#### [WHAT THE EXERCISE ASKS]
Transcribe exactly the stretch of lines beginning at the one containing "JP3 pin 2: W19 -> VS" and closing with the last line of the entries below. Omit images.

#### [DATA TO USE]
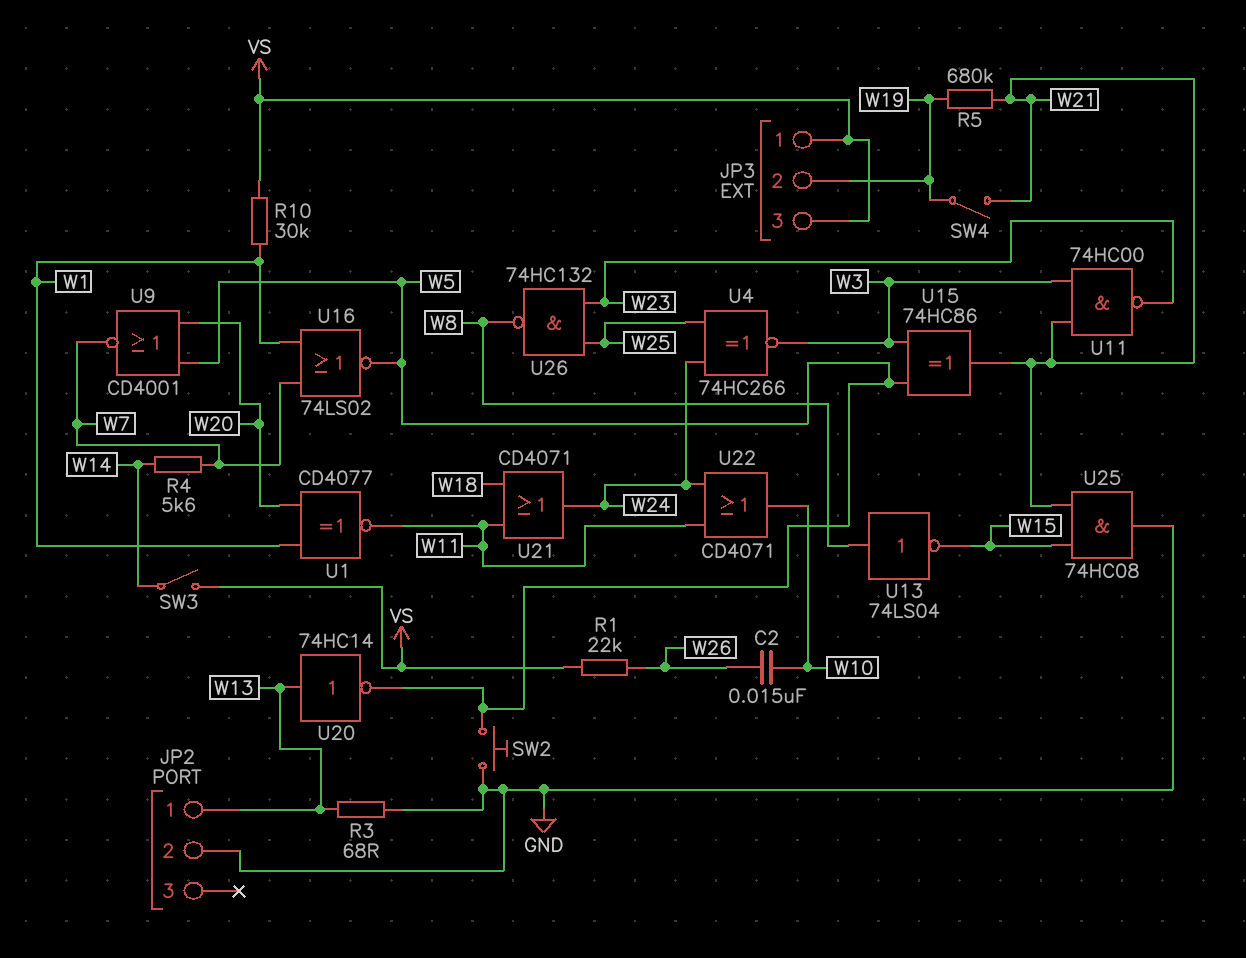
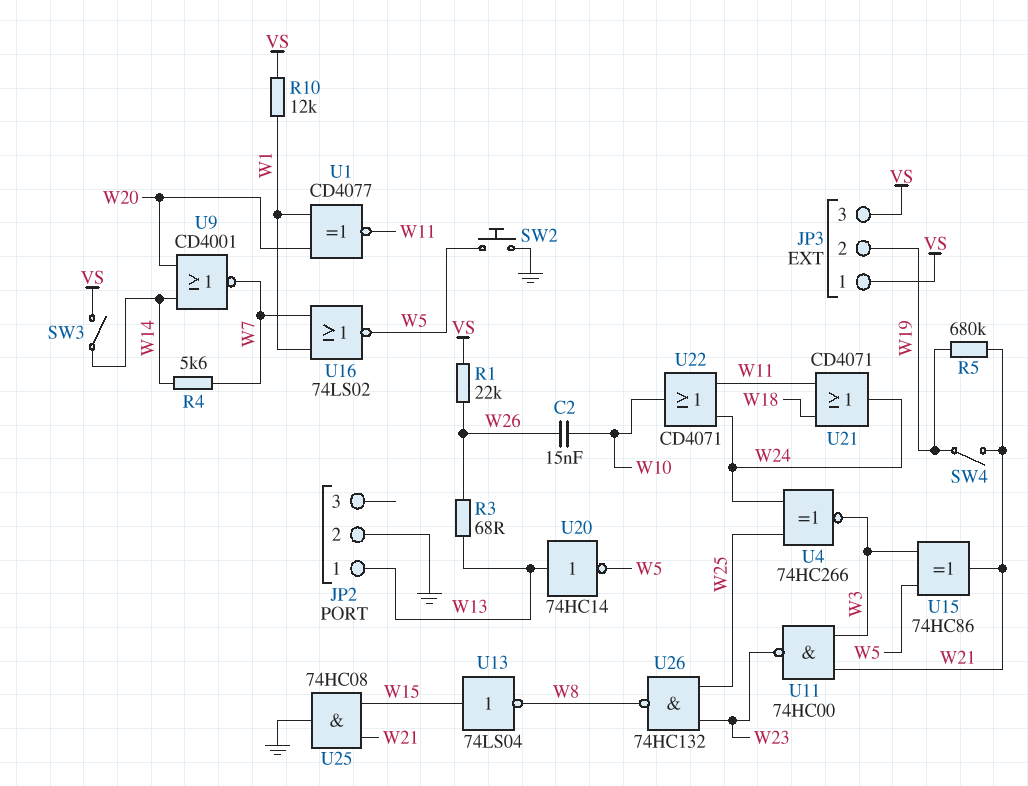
R3: 68 (GND, W13) -> 68 (W13, W26)
R10: 30k (VS, W1) -> 12k (VS, W1)
U9: NOR CD4001 (in W5, in W20, out W7) -> NOR CD4001 (in W14, in W20, out W7)
U13: NOT 74LS04 (in W8, out W15) -> NOT 74LS04 (in W15, out W8)

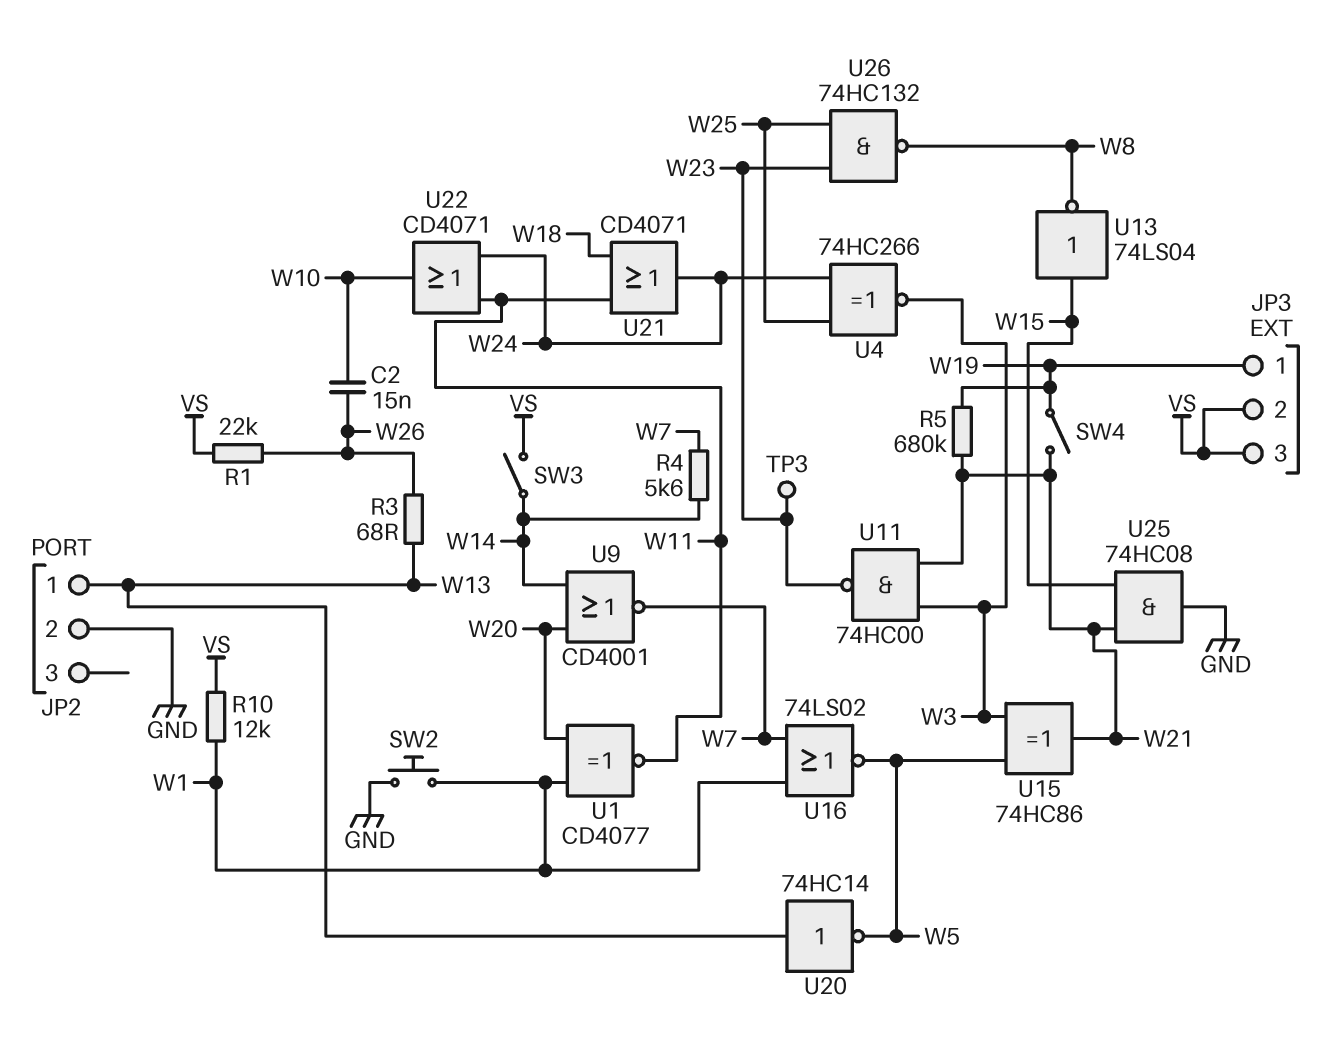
JP3 pin 1: VS -> W19
JP3 pin 2: W19 -> VS
SW2: button (GND, W5) -> button (GND, W1)
TP3: none -> test point (W23)

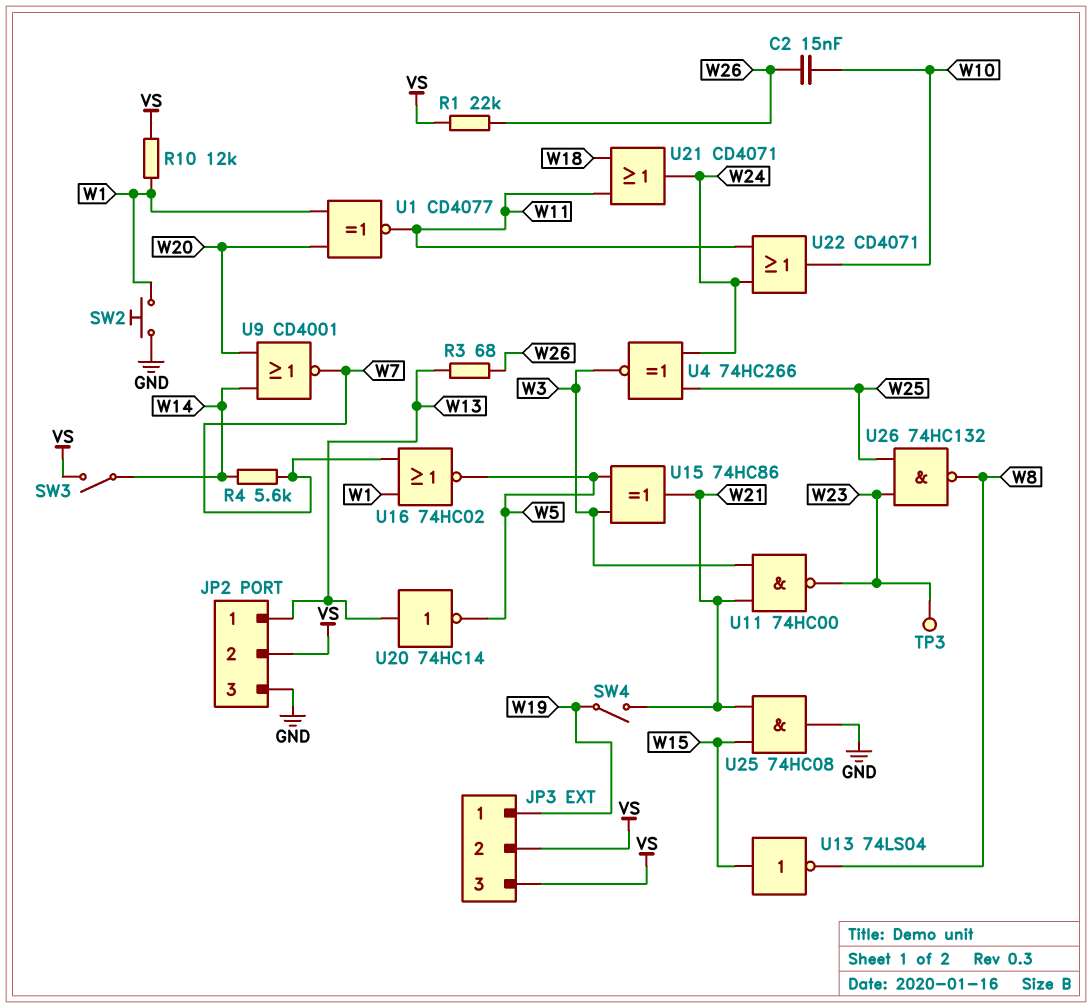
JP2 pin 2: GND -> VS
JP2 pin 3: none -> GND
R5: 680k (W19, W21) -> none
U16: NOR 74LS02 (in W1, in W7, out W5) -> NOR 74HC02 (in W1, in W7, out W5)

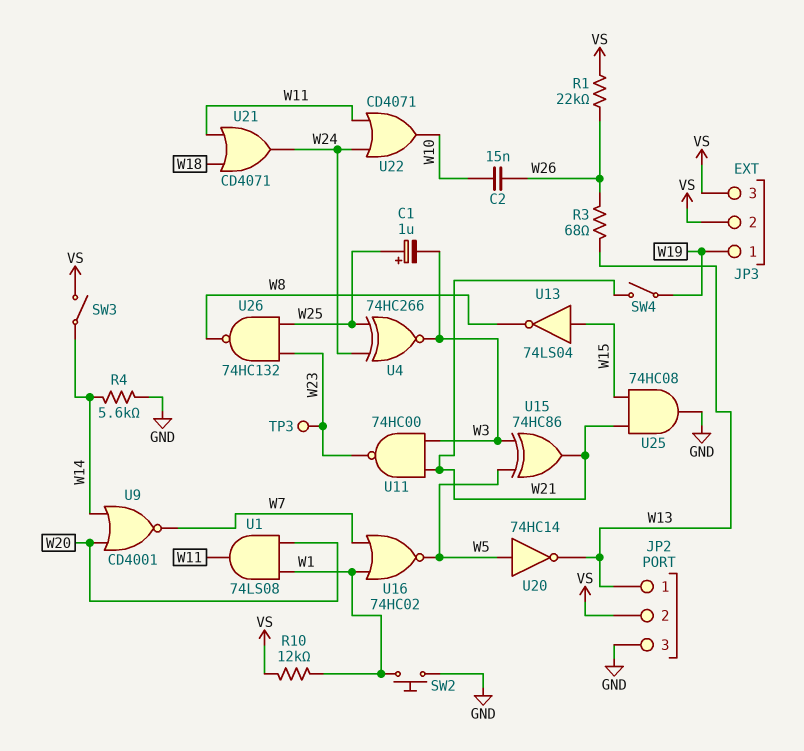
C1: none -> 1uF (plus W25, minus W3)
R4: 5.6k (W7, W14) -> 5.6k (GND, W14)
U1: XNOR CD4077 (in W1, in W20, out W11) -> AND 74LS08 (in W1, in W20, out W11)
U20: NOT 74HC14 (in W13, out W5) -> NOT 74HC14 (in W5, out W13)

#### [RESULT]
JP3 pin 2: W19 -> VS
SW2: button (GND, W5) -> button (GND, W1)
TP3: none -> test point (W23)

JP2 pin 2: GND -> VS
JP2 pin 3: none -> GND
R5: 680k (W19, W21) -> none
U16: NOR 74LS02 (in W1, in W7, out W5) -> NOR 74HC02 (in W1, in W7, out W5)

C1: none -> 1uF (plus W25, minus W3)
R4: 5.6k (W7, W14) -> 5.6k (GND, W14)
U1: XNOR CD4077 (in W1, in W20, out W11) -> AND 74LS08 (in W1, in W20, out W11)
U20: NOT 74HC14 (in W13, out W5) -> NOT 74HC14 (in W5, out W13)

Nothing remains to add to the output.